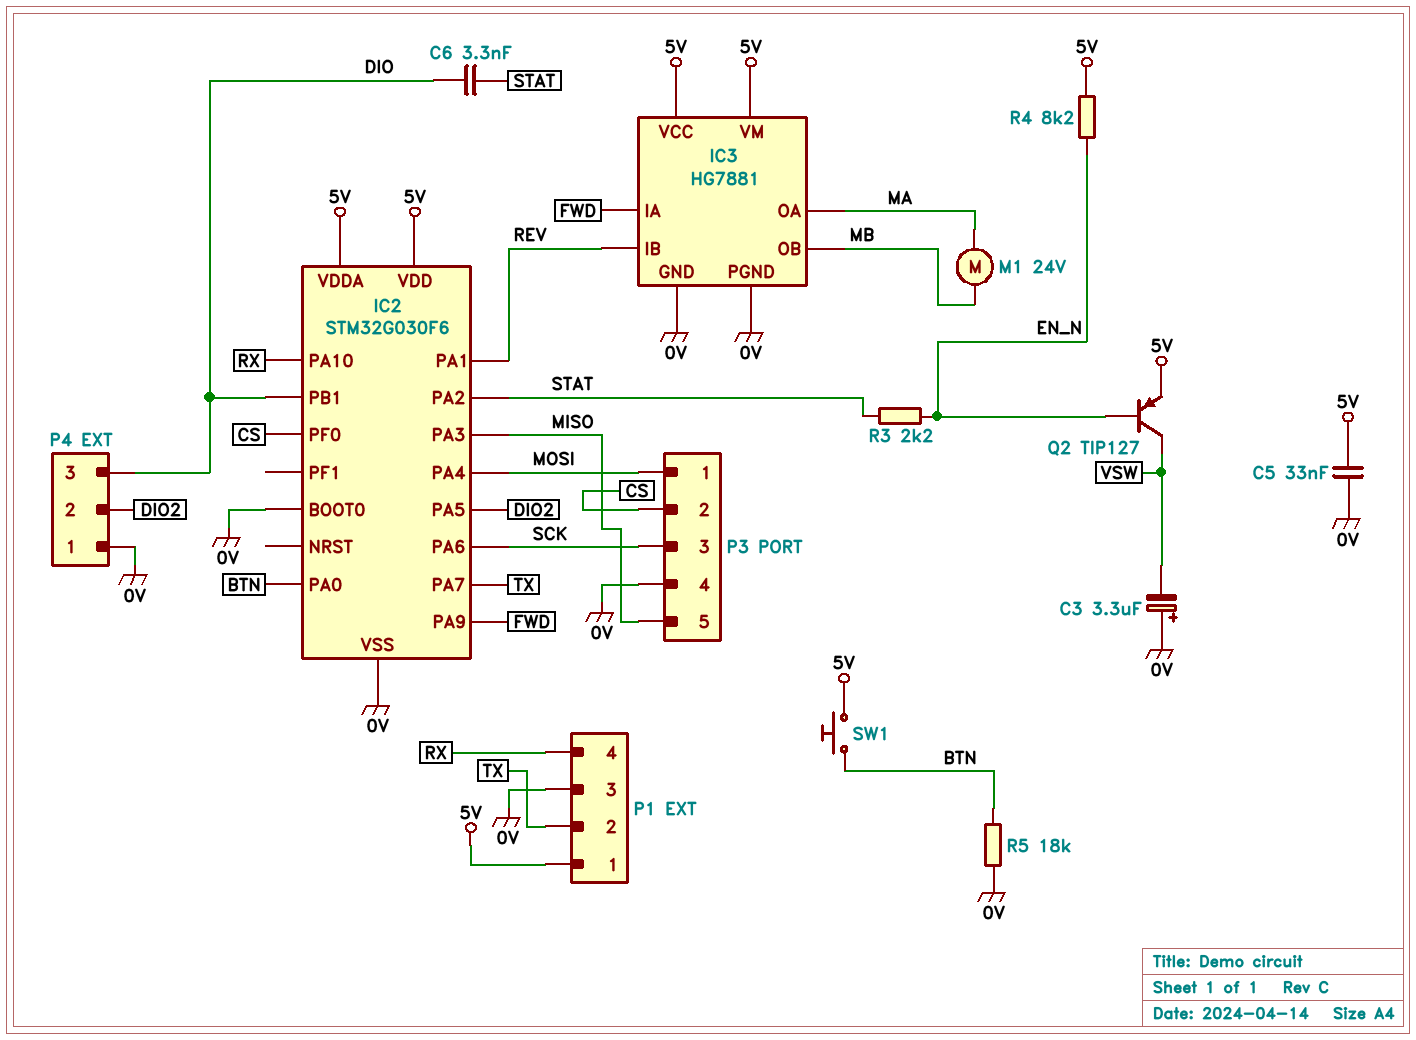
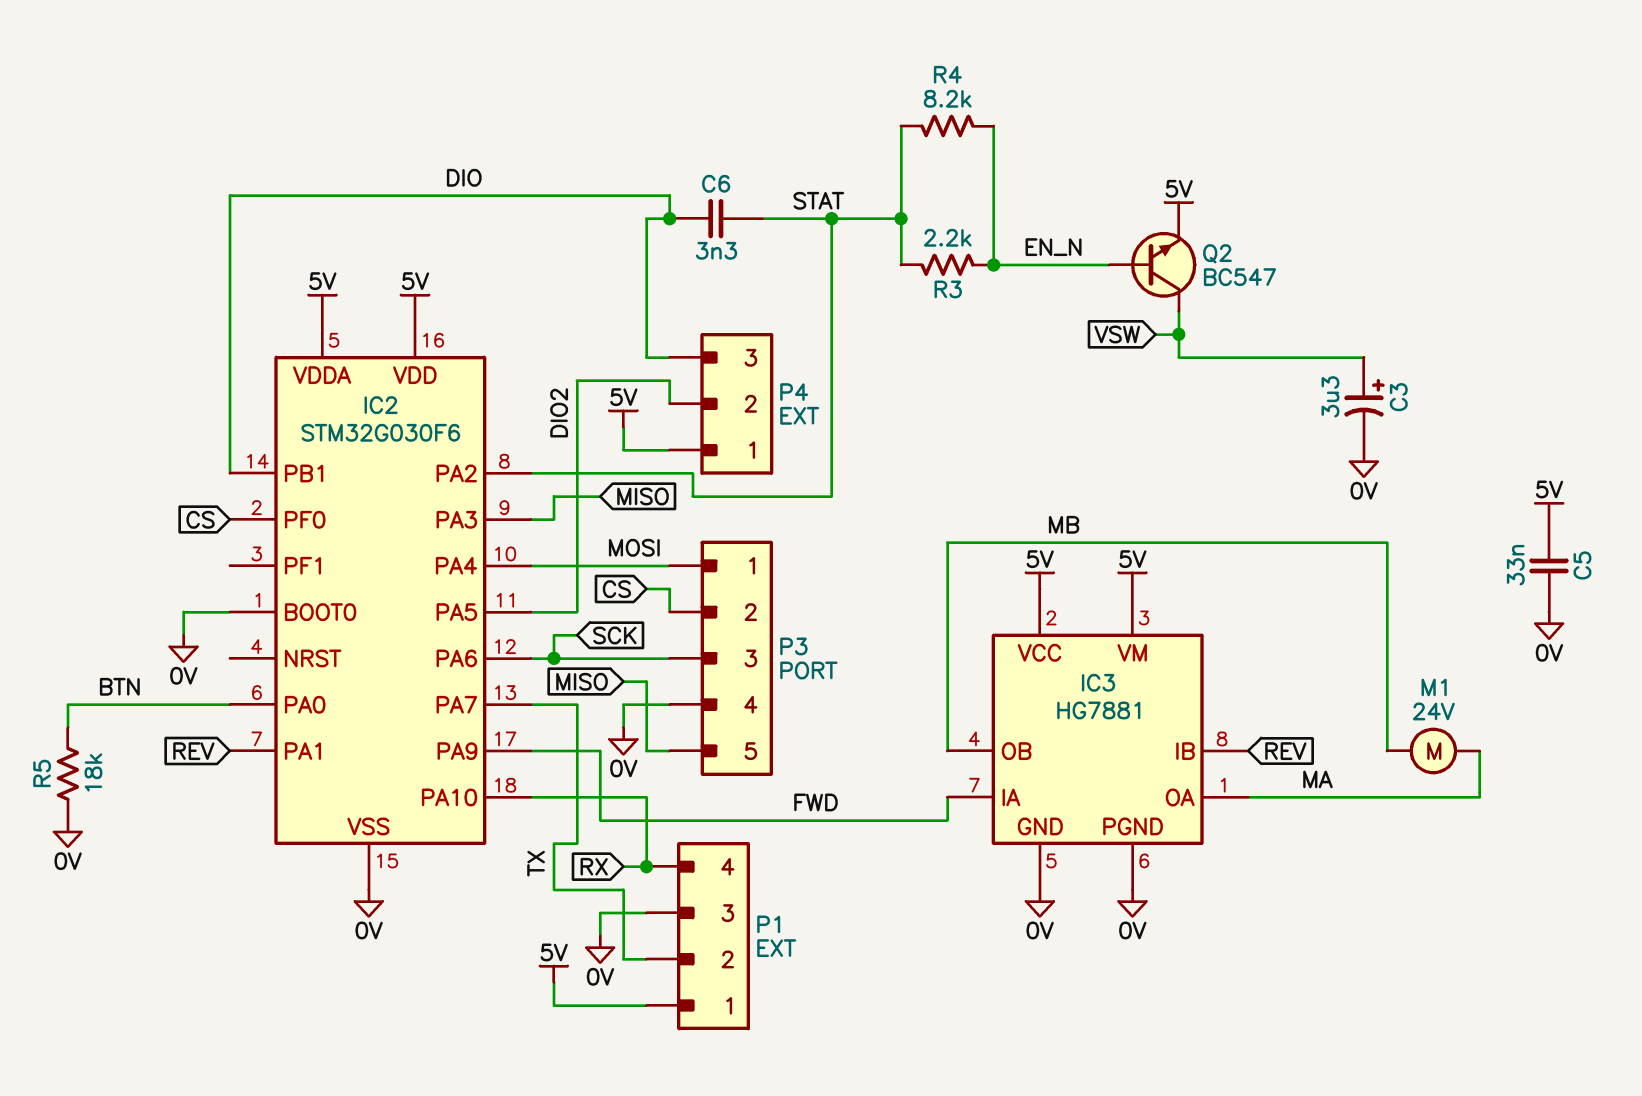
C3: 3.3uF (plus 0V, minus VSW) -> 3.3uF (plus VSW, minus 0V)
P4 pin 1: 0V -> 5V
Q2: PNP TIP127 (B EN_N, C VSW, E 5V) -> NPN BC547 (B EN_N, C VSW, E 5V)
R4: 8.2k (5V, EN_N) -> 8.2k (EN_N, STAT)
SW1: button (5V, BTN) -> none

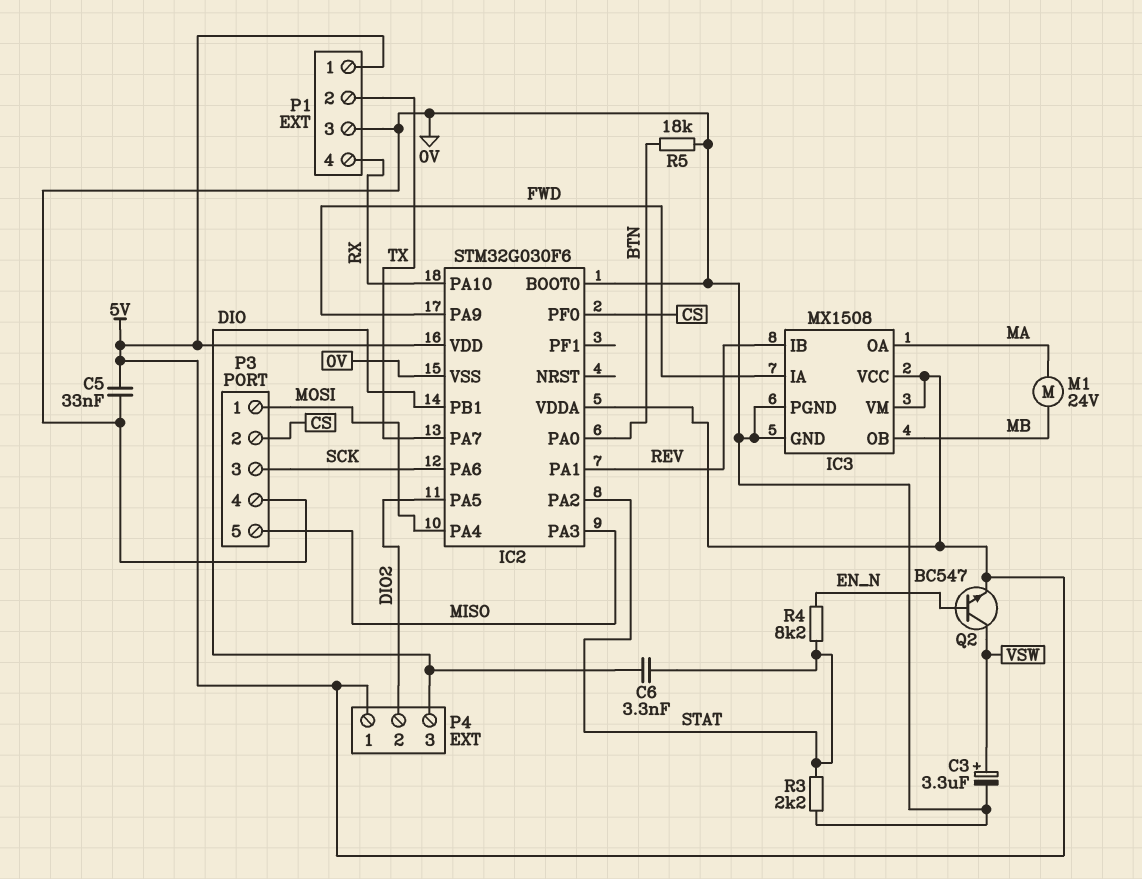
IC3: HG7881 -> MX1508
R3: 2.2k (EN_N, STAT) -> 2.2k (0V, STAT)

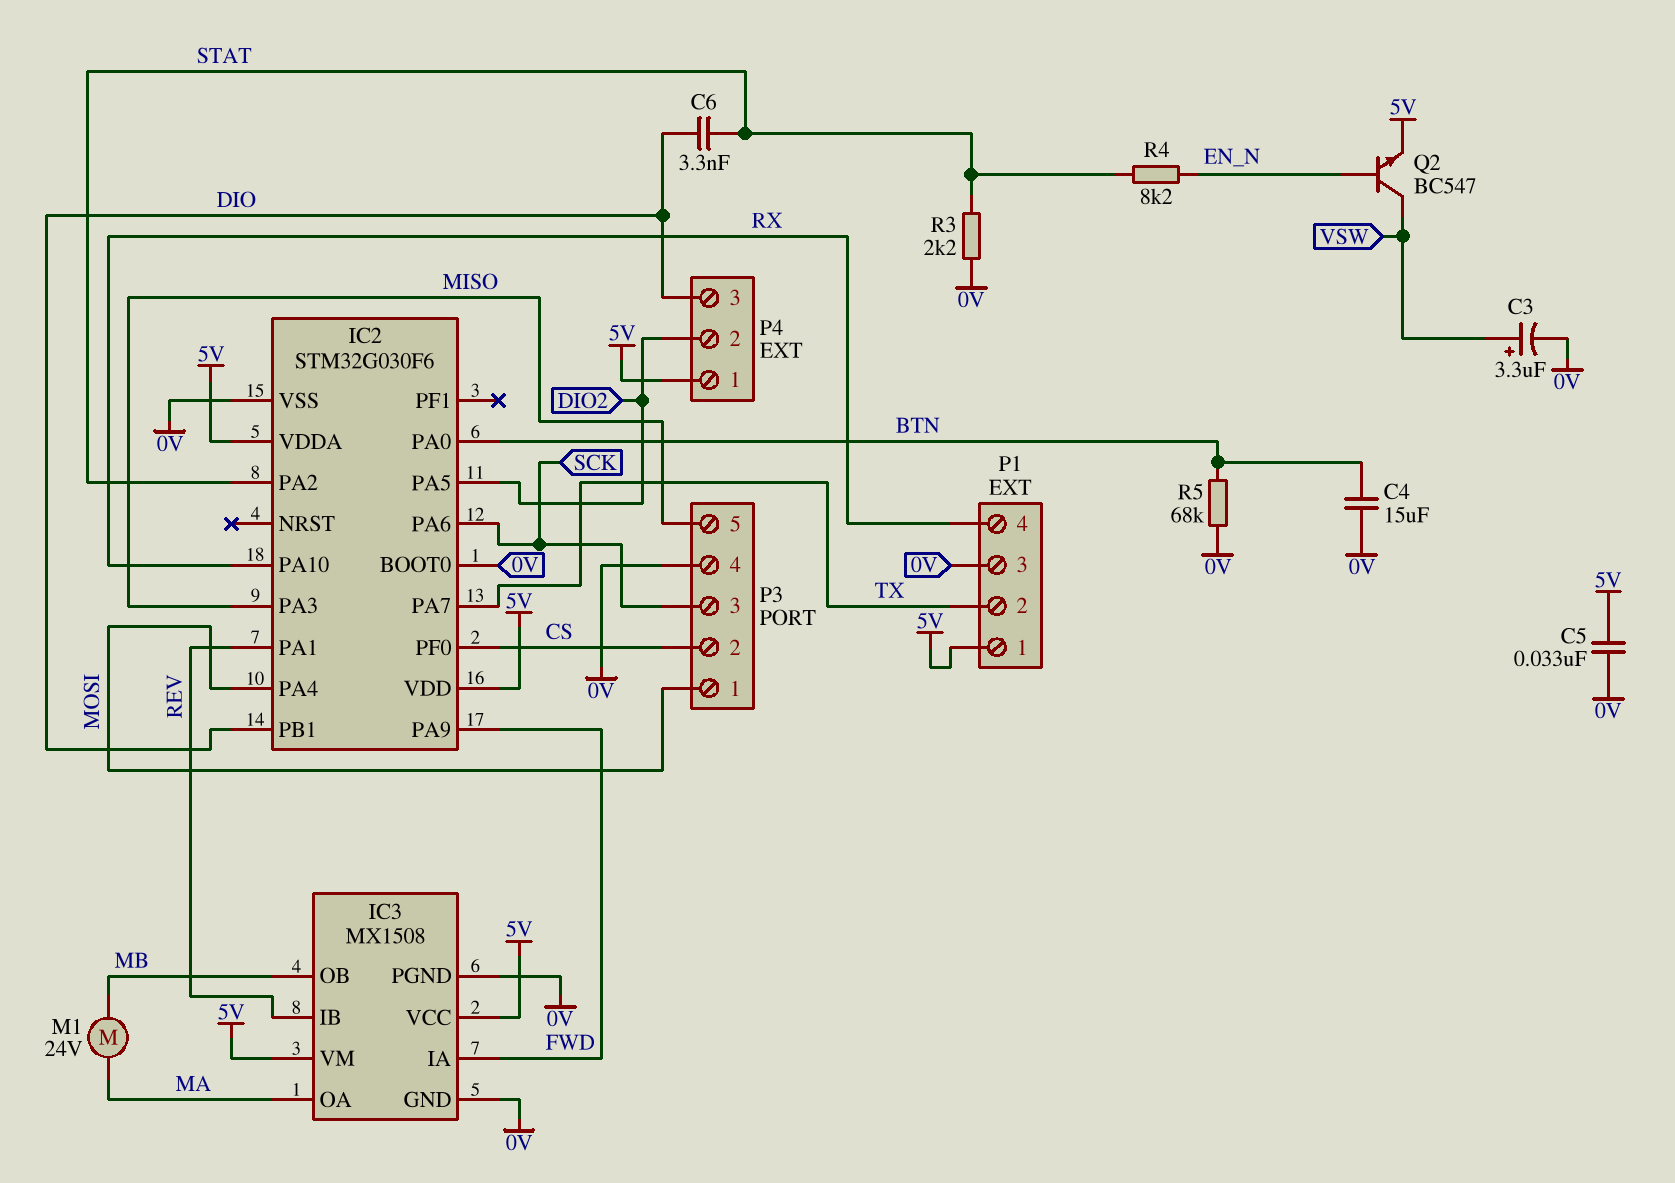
C4: none -> 15uF (0V, BTN)
R5: 18k (0V, BTN) -> 68k (0V, BTN)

▸ **Required action**
A faithful, complete copy of the entries is required, without the pictures.

▸ **Response area**
C3: 3.3uF (plus 0V, minus VSW) -> 3.3uF (plus VSW, minus 0V)
P4 pin 1: 0V -> 5V
Q2: PNP TIP127 (B EN_N, C VSW, E 5V) -> NPN BC547 (B EN_N, C VSW, E 5V)
R4: 8.2k (5V, EN_N) -> 8.2k (EN_N, STAT)
SW1: button (5V, BTN) -> none

IC3: HG7881 -> MX1508
R3: 2.2k (EN_N, STAT) -> 2.2k (0V, STAT)

C4: none -> 15uF (0V, BTN)
R5: 18k (0V, BTN) -> 68k (0V, BTN)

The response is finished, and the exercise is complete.